DATA PROVIDED:

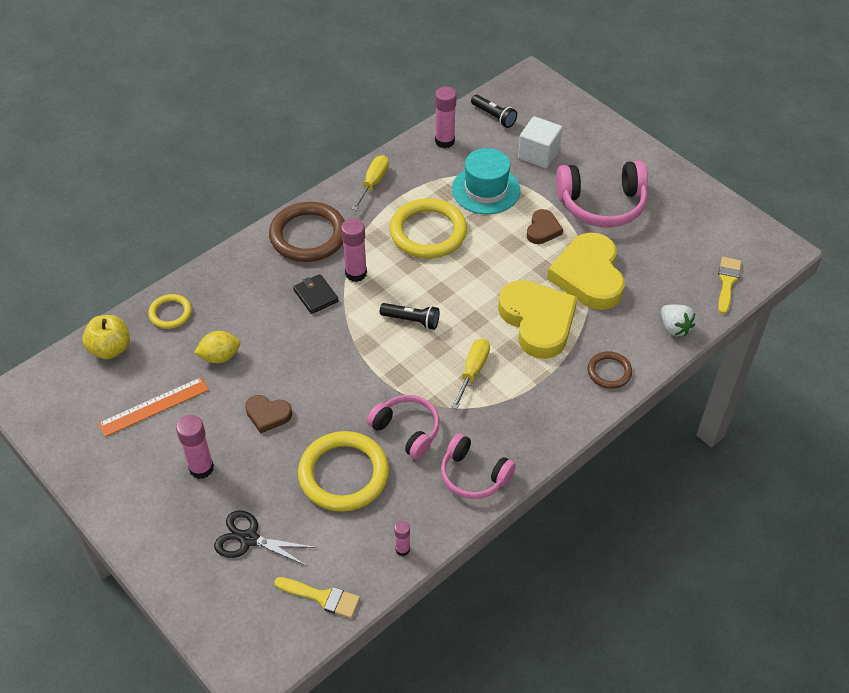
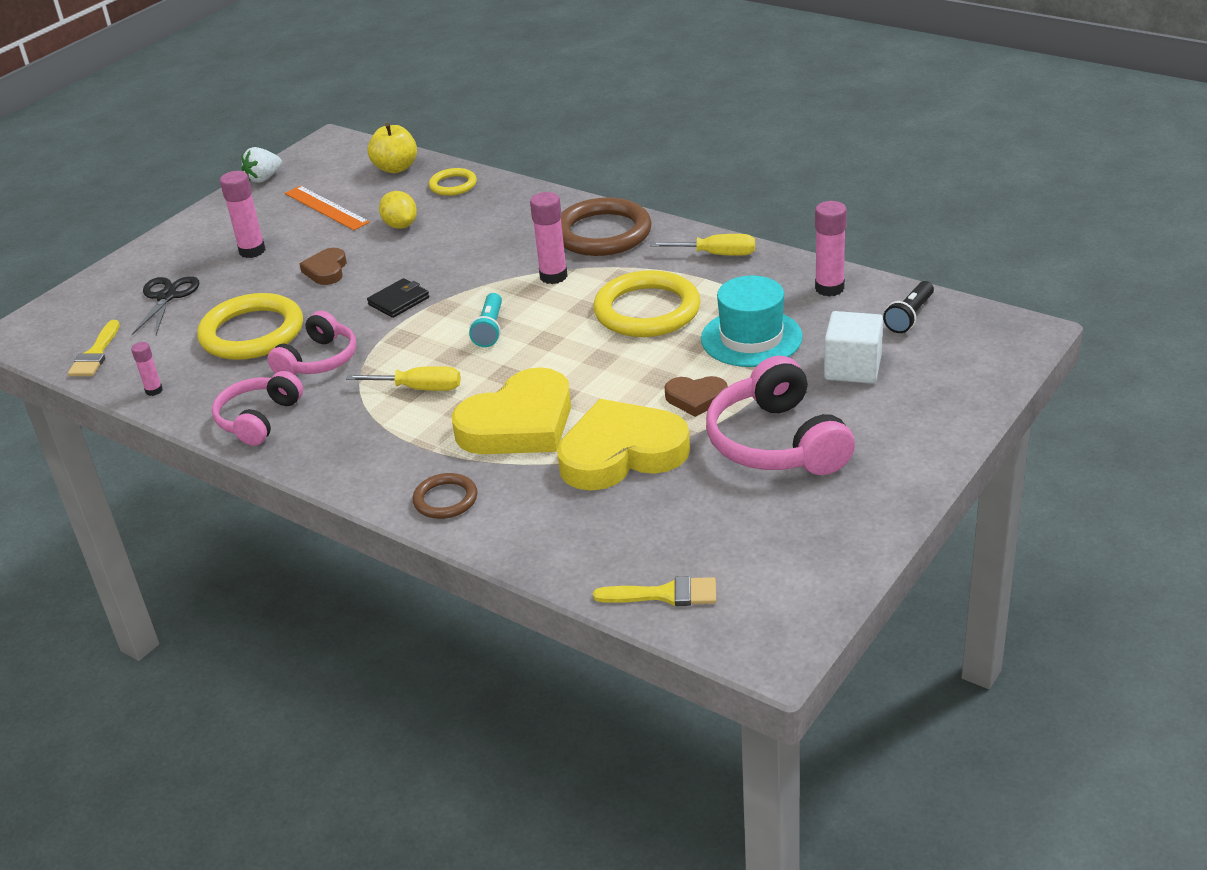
camera: 80 degrees right, 15 degrees down
(315, 296) = (507, 259): black wallet -> black wallet (399, 301)
(411, 320) = (490, 329): black flashlight -> turquoise flashlight
(674, 327) = (547, 550): white strawberry -> white strawberry (264, 178)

TRY IT: Pictures aside, return all of the material exactly as written.

ANSWER TO THIS PROBLEM:
camera: 80 degrees right, 15 degrees down
(315, 296) = (507, 259): black wallet -> black wallet (399, 301)
(411, 320) = (490, 329): black flashlight -> turquoise flashlight
(674, 327) = (547, 550): white strawberry -> white strawberry (264, 178)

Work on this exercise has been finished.